> [What you need to do]:
Where the records below show a line containing "(277, 331) = (184, 395): black", start copying; end with the line containing "(545, 330) = (300, 218): white", and copy it too.

▼

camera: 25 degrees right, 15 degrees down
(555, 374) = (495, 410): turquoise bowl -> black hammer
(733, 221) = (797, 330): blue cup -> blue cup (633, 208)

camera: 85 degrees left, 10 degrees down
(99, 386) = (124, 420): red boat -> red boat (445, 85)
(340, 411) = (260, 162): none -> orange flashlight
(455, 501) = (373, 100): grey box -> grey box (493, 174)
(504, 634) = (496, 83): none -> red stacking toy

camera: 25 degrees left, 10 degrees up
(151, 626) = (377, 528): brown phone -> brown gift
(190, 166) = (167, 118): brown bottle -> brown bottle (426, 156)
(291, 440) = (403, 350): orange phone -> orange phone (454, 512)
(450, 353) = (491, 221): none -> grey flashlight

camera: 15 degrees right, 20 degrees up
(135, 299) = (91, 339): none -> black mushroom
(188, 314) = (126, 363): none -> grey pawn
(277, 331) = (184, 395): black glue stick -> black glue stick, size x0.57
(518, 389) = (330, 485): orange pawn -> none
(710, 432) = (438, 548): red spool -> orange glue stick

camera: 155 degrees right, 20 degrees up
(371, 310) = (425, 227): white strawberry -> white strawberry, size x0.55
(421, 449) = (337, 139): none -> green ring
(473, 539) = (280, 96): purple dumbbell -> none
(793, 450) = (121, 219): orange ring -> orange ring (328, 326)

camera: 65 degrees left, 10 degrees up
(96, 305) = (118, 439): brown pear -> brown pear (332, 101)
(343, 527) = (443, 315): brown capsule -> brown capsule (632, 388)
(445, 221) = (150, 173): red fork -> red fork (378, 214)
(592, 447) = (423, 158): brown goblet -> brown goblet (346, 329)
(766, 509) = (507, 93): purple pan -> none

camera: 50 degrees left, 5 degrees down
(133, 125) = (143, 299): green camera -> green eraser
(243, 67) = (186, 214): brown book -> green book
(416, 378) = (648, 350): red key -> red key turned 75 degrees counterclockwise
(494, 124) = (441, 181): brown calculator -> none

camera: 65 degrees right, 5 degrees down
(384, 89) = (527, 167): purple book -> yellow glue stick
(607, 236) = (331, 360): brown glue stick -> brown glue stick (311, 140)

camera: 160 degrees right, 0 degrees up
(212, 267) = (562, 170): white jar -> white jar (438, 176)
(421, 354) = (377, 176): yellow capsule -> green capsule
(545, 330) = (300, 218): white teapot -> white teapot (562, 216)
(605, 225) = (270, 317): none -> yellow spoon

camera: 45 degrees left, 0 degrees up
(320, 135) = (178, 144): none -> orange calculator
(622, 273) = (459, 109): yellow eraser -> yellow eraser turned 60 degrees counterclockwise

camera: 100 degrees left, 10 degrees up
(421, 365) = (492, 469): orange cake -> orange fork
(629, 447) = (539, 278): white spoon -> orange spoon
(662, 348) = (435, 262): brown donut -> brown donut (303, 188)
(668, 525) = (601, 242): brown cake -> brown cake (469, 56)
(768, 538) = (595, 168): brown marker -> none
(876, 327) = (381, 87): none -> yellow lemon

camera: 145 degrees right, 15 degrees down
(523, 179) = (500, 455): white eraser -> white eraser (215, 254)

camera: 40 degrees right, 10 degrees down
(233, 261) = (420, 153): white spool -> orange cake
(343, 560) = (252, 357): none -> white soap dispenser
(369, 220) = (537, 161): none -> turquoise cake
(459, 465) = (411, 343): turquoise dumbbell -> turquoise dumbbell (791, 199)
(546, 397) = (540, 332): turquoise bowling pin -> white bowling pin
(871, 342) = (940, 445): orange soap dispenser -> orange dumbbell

▲

> [Result for this task]:
(277, 331) = (184, 395): black glue stick -> black glue stick, size x0.57
(518, 389) = (330, 485): orange pawn -> none
(710, 432) = (438, 548): red spool -> orange glue stick

camera: 155 degrees right, 20 degrees up
(371, 310) = (425, 227): white strawberry -> white strawberry, size x0.55
(421, 449) = (337, 139): none -> green ring
(473, 539) = (280, 96): purple dumbbell -> none
(793, 450) = (121, 219): orange ring -> orange ring (328, 326)

camera: 65 degrees left, 10 degrees up
(96, 305) = (118, 439): brown pear -> brown pear (332, 101)
(343, 527) = (443, 315): brown capsule -> brown capsule (632, 388)
(445, 221) = (150, 173): red fork -> red fork (378, 214)
(592, 447) = (423, 158): brown goblet -> brown goblet (346, 329)
(766, 509) = (507, 93): purple pan -> none

camera: 50 degrees left, 5 degrees down
(133, 125) = (143, 299): green camera -> green eraser
(243, 67) = (186, 214): brown book -> green book
(416, 378) = (648, 350): red key -> red key turned 75 degrees counterclockwise
(494, 124) = (441, 181): brown calculator -> none

camera: 65 degrees right, 5 degrees down
(384, 89) = (527, 167): purple book -> yellow glue stick
(607, 236) = (331, 360): brown glue stick -> brown glue stick (311, 140)

camera: 160 degrees right, 0 degrees up
(212, 267) = (562, 170): white jar -> white jar (438, 176)
(421, 354) = (377, 176): yellow capsule -> green capsule
(545, 330) = (300, 218): white teapot -> white teapot (562, 216)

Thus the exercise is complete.